§ **RAW DATA**
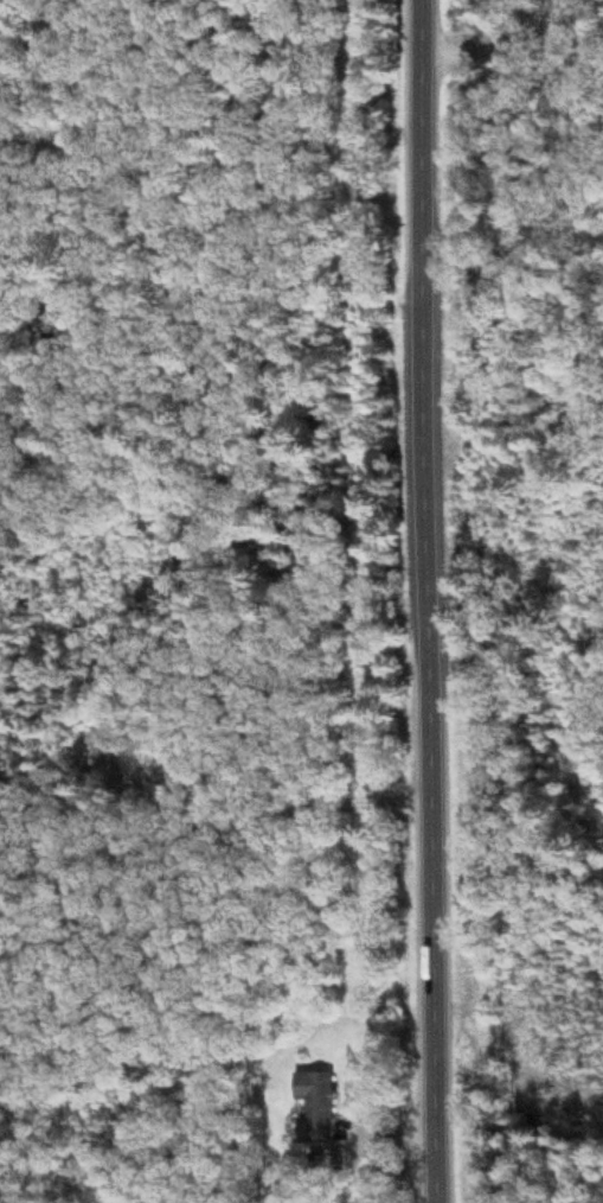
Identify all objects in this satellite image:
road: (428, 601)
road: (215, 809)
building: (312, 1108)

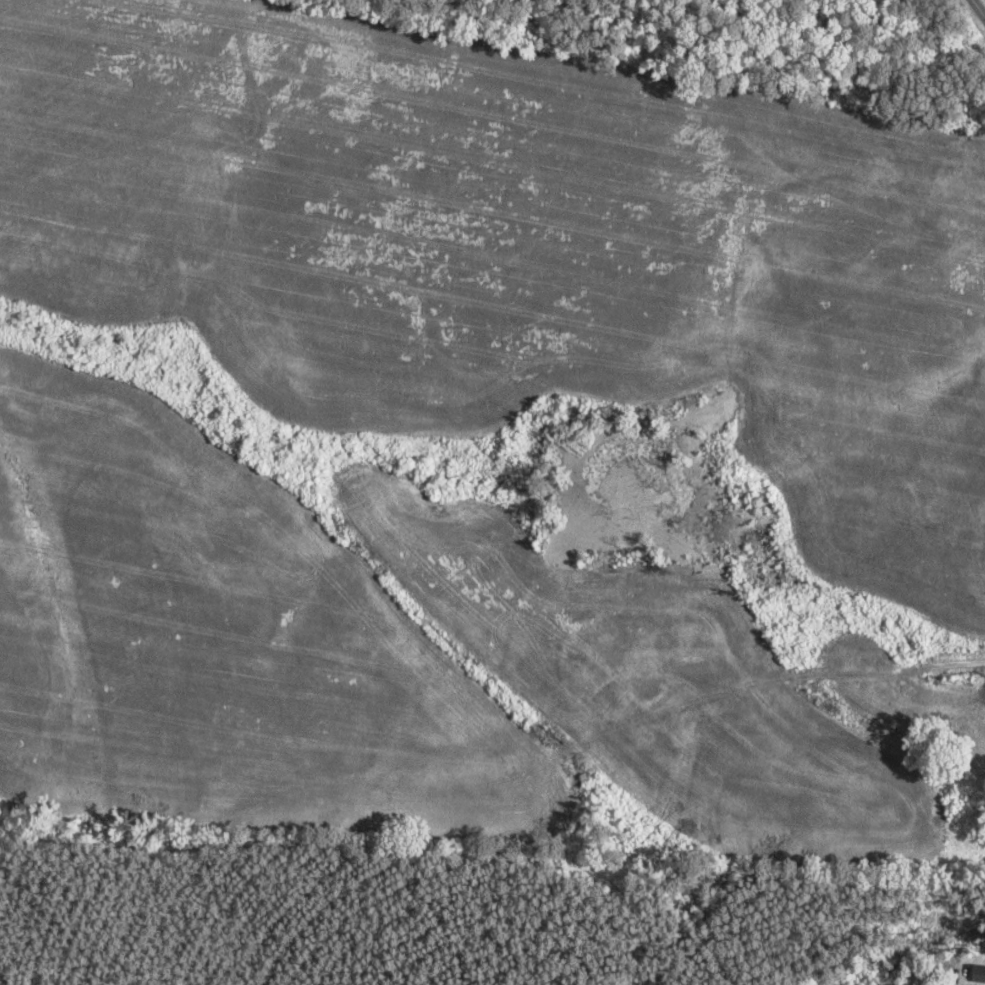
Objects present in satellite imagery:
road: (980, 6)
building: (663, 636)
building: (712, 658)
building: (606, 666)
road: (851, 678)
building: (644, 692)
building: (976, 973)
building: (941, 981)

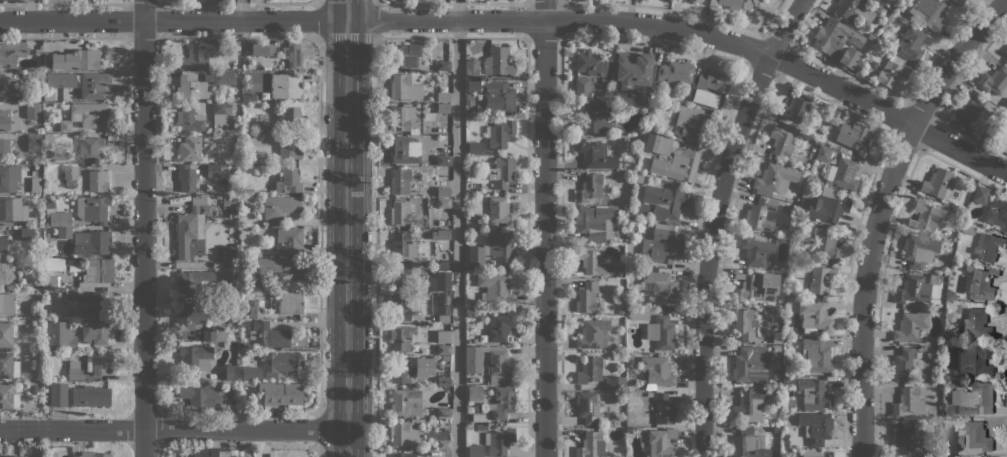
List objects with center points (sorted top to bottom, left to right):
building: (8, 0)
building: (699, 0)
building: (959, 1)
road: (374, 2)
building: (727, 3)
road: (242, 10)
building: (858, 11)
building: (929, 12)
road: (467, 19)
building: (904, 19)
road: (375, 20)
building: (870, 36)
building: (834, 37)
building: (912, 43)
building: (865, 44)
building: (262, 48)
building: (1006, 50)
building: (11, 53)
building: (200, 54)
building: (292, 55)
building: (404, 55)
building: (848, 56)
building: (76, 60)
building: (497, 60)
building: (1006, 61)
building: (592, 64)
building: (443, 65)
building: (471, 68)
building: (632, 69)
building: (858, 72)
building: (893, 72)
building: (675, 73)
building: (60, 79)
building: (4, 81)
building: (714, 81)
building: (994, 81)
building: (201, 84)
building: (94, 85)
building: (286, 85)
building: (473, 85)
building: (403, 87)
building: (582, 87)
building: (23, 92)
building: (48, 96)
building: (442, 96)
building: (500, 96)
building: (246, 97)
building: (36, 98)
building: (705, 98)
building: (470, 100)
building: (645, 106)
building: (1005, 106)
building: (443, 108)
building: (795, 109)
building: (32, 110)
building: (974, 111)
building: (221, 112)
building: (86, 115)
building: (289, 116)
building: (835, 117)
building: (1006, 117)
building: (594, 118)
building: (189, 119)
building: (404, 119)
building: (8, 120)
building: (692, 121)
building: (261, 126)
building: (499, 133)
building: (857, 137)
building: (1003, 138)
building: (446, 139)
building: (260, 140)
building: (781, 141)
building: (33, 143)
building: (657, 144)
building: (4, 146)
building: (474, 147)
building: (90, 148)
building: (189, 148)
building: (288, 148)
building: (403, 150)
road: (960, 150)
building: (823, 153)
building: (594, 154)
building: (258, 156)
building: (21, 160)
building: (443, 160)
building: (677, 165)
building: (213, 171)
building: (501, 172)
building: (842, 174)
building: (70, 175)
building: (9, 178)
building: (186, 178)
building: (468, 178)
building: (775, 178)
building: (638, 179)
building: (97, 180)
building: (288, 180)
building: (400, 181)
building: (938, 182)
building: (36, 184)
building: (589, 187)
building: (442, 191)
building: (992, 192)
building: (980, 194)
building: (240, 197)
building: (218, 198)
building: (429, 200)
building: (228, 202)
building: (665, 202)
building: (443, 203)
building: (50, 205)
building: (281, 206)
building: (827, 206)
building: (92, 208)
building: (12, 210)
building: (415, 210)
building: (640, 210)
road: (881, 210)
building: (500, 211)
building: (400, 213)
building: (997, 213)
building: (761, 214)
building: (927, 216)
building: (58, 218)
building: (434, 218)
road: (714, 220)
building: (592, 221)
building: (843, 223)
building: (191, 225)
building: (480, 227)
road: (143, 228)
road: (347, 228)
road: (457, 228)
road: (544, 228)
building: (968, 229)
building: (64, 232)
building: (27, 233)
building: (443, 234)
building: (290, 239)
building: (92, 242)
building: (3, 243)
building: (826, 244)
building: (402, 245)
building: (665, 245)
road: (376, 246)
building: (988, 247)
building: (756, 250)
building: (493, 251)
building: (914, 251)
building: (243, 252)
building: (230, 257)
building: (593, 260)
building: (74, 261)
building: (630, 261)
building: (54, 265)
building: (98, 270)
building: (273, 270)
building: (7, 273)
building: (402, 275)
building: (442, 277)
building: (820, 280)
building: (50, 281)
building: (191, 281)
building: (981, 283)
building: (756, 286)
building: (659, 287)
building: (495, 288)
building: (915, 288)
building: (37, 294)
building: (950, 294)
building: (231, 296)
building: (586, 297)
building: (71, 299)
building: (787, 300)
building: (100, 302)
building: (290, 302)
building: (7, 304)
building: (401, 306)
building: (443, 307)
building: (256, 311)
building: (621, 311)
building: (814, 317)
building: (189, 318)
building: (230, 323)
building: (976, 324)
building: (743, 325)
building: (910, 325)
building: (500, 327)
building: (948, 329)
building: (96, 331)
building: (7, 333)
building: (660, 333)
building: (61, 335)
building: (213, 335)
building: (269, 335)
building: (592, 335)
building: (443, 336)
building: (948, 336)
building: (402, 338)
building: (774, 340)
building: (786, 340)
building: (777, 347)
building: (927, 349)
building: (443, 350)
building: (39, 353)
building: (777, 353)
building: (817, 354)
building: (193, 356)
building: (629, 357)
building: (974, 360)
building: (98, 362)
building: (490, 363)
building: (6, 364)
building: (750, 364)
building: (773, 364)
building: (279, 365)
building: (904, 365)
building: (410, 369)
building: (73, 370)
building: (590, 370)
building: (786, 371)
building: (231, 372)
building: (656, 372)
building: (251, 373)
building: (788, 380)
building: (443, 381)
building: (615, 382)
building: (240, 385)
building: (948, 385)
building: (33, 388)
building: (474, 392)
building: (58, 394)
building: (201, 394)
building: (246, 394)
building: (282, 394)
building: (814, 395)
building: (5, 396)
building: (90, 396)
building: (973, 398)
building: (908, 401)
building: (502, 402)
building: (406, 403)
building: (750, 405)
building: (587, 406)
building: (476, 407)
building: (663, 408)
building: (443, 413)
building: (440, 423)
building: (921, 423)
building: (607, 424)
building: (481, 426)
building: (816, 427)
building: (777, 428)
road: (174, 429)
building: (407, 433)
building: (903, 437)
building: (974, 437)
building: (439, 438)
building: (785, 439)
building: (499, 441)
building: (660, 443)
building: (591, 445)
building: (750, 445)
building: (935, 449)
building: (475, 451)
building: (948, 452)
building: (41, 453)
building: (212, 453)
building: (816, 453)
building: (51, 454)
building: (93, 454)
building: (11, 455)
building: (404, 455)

§ **ABOUT THIS EXERCISE**
Each entry above should be written out again exactly, without its pictures.

§ **EXERCISE ANSWER**
Identify all objects in this satellite image:
road: (428, 601)
road: (215, 809)
building: (312, 1108)

Objects present in satellite imagery:
road: (980, 6)
building: (663, 636)
building: (712, 658)
building: (606, 666)
road: (851, 678)
building: (644, 692)
building: (976, 973)
building: (941, 981)

List objects with center points (sorted top to bottom, left to right):
building: (8, 0)
building: (699, 0)
building: (959, 1)
road: (374, 2)
building: (727, 3)
road: (242, 10)
building: (858, 11)
building: (929, 12)
road: (467, 19)
building: (904, 19)
road: (375, 20)
building: (870, 36)
building: (834, 37)
building: (912, 43)
building: (865, 44)
building: (262, 48)
building: (1006, 50)
building: (11, 53)
building: (200, 54)
building: (292, 55)
building: (404, 55)
building: (848, 56)
building: (76, 60)
building: (497, 60)
building: (1006, 61)
building: (592, 64)
building: (443, 65)
building: (471, 68)
building: (632, 69)
building: (858, 72)
building: (893, 72)
building: (675, 73)
building: (60, 79)
building: (4, 81)
building: (714, 81)
building: (994, 81)
building: (201, 84)
building: (94, 85)
building: (286, 85)
building: (473, 85)
building: (403, 87)
building: (582, 87)
building: (23, 92)
building: (48, 96)
building: (442, 96)
building: (500, 96)
building: (246, 97)
building: (36, 98)
building: (705, 98)
building: (470, 100)
building: (645, 106)
building: (1005, 106)
building: (443, 108)
building: (795, 109)
building: (32, 110)
building: (974, 111)
building: (221, 112)
building: (86, 115)
building: (289, 116)
building: (835, 117)
building: (1006, 117)
building: (594, 118)
building: (189, 119)
building: (404, 119)
building: (8, 120)
building: (692, 121)
building: (261, 126)
building: (499, 133)
building: (857, 137)
building: (1003, 138)
building: (446, 139)
building: (260, 140)
building: (781, 141)
building: (33, 143)
building: (657, 144)
building: (4, 146)
building: (474, 147)
building: (90, 148)
building: (189, 148)
building: (288, 148)
building: (403, 150)
road: (960, 150)
building: (823, 153)
building: (594, 154)
building: (258, 156)
building: (21, 160)
building: (443, 160)
building: (677, 165)
building: (213, 171)
building: (501, 172)
building: (842, 174)
building: (70, 175)
building: (9, 178)
building: (186, 178)
building: (468, 178)
building: (775, 178)
building: (638, 179)
building: (97, 180)
building: (288, 180)
building: (400, 181)
building: (938, 182)
building: (36, 184)
building: (589, 187)
building: (442, 191)
building: (992, 192)
building: (980, 194)
building: (240, 197)
building: (218, 198)
building: (429, 200)
building: (228, 202)
building: (665, 202)
building: (443, 203)
building: (50, 205)
building: (281, 206)
building: (827, 206)
building: (92, 208)
building: (12, 210)
building: (415, 210)
building: (640, 210)
road: (881, 210)
building: (500, 211)
building: (400, 213)
building: (997, 213)
building: (761, 214)
building: (927, 216)
building: (58, 218)
building: (434, 218)
road: (714, 220)
building: (592, 221)
building: (843, 223)
building: (191, 225)
building: (480, 227)
road: (143, 228)
road: (347, 228)
road: (457, 228)
road: (544, 228)
building: (968, 229)
building: (64, 232)
building: (27, 233)
building: (443, 234)
building: (290, 239)
building: (92, 242)
building: (3, 243)
building: (826, 244)
building: (402, 245)
building: (665, 245)
road: (376, 246)
building: (988, 247)
building: (756, 250)
building: (493, 251)
building: (914, 251)
building: (243, 252)
building: (230, 257)
building: (593, 260)
building: (74, 261)
building: (630, 261)
building: (54, 265)
building: (98, 270)
building: (273, 270)
building: (7, 273)
building: (402, 275)
building: (442, 277)
building: (820, 280)
building: (50, 281)
building: (191, 281)
building: (981, 283)
building: (756, 286)
building: (659, 287)
building: (495, 288)
building: (915, 288)
building: (37, 294)
building: (950, 294)
building: (231, 296)
building: (586, 297)
building: (71, 299)
building: (787, 300)
building: (100, 302)
building: (290, 302)
building: (7, 304)
building: (401, 306)
building: (443, 307)
building: (256, 311)
building: (621, 311)
building: (814, 317)
building: (189, 318)
building: (230, 323)
building: (976, 324)
building: (743, 325)
building: (910, 325)
building: (500, 327)
building: (948, 329)
building: (96, 331)
building: (7, 333)
building: (660, 333)
building: (61, 335)
building: (213, 335)
building: (269, 335)
building: (592, 335)
building: (443, 336)
building: (948, 336)
building: (402, 338)
building: (774, 340)
building: (786, 340)
building: (777, 347)
building: (927, 349)
building: (443, 350)
building: (39, 353)
building: (777, 353)
building: (817, 354)
building: (193, 356)
building: (629, 357)
building: (974, 360)
building: (98, 362)
building: (490, 363)
building: (6, 364)
building: (750, 364)
building: (773, 364)
building: (279, 365)
building: (904, 365)
building: (410, 369)
building: (73, 370)
building: (590, 370)
building: (786, 371)
building: (231, 372)
building: (656, 372)
building: (251, 373)
building: (788, 380)
building: (443, 381)
building: (615, 382)
building: (240, 385)
building: (948, 385)
building: (33, 388)
building: (474, 392)
building: (58, 394)
building: (201, 394)
building: (246, 394)
building: (282, 394)
building: (814, 395)
building: (5, 396)
building: (90, 396)
building: (973, 398)
building: (908, 401)
building: (502, 402)
building: (406, 403)
building: (750, 405)
building: (587, 406)
building: (476, 407)
building: (663, 408)
building: (443, 413)
building: (440, 423)
building: (921, 423)
building: (607, 424)
building: (481, 426)
building: (816, 427)
building: (777, 428)
road: (174, 429)
building: (407, 433)
building: (903, 437)
building: (974, 437)
building: (439, 438)
building: (785, 439)
building: (499, 441)
building: (660, 443)
building: (591, 445)
building: (750, 445)
building: (935, 449)
building: (475, 451)
building: (948, 452)
building: (41, 453)
building: (212, 453)
building: (816, 453)
building: (51, 454)
building: (93, 454)
building: (11, 455)
building: (404, 455)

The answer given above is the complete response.